Recorded information ▸
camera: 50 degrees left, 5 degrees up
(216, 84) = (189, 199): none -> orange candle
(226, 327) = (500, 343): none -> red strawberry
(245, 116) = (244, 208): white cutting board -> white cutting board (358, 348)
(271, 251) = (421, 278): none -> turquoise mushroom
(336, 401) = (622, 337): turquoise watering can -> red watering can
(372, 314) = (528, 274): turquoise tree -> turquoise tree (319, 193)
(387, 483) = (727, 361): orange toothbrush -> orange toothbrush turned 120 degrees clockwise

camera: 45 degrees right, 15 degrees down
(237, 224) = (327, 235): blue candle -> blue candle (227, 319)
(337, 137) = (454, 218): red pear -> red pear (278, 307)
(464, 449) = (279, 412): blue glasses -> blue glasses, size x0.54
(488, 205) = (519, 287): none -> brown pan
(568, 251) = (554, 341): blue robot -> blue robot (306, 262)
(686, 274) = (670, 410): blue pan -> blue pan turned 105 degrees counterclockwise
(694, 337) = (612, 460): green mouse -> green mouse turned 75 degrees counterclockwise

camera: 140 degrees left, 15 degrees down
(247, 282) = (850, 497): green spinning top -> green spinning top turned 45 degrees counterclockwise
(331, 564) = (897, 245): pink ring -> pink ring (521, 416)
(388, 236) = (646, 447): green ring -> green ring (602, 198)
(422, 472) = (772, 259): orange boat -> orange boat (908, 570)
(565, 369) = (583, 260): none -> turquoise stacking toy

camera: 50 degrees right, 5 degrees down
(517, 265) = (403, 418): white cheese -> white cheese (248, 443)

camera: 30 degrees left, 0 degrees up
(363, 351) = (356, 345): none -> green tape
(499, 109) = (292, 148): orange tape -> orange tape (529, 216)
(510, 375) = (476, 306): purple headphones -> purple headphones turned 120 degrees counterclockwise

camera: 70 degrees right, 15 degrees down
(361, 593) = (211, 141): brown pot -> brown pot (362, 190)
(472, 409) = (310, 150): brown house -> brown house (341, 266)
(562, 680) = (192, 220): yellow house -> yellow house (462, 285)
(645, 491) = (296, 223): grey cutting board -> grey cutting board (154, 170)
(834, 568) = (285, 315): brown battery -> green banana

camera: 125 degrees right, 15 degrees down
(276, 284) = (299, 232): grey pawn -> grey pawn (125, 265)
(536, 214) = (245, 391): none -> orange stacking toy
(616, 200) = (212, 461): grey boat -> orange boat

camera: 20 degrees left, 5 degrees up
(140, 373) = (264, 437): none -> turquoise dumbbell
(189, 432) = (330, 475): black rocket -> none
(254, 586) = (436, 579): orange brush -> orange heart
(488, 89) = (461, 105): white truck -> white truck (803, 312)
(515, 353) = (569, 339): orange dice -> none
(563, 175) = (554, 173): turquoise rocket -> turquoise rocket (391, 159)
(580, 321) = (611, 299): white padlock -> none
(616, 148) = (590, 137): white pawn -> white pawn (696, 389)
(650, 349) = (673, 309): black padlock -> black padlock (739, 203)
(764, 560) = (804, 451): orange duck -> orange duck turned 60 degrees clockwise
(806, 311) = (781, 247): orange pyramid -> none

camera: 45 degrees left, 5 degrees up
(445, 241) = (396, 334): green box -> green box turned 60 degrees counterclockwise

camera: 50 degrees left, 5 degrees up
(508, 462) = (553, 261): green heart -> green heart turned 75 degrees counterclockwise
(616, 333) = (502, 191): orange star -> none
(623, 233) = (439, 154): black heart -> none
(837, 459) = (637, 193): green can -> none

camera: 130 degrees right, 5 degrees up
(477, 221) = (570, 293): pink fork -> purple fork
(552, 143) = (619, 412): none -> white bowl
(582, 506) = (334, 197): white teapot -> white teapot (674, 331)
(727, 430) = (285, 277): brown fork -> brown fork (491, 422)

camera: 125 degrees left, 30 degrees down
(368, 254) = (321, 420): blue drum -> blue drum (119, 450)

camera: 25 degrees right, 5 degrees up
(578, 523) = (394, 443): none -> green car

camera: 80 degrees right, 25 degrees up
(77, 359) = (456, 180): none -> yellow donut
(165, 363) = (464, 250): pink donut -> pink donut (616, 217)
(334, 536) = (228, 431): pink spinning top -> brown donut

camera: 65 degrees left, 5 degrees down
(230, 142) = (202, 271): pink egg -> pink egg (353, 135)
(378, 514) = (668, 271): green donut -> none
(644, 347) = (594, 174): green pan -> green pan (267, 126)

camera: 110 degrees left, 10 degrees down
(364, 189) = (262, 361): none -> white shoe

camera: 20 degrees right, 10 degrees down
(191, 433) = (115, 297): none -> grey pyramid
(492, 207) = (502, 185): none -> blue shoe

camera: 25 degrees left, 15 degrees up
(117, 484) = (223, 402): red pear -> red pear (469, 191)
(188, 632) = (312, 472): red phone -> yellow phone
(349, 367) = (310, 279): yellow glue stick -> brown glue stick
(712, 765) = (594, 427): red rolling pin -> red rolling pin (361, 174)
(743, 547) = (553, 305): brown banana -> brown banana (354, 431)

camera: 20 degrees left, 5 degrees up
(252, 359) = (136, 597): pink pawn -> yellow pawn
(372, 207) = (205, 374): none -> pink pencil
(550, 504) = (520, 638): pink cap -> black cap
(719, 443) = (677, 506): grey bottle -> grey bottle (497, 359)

Task item ▸
For the string "house", state how many lines in the listing contain it, and give no other words.

Solution ▸
2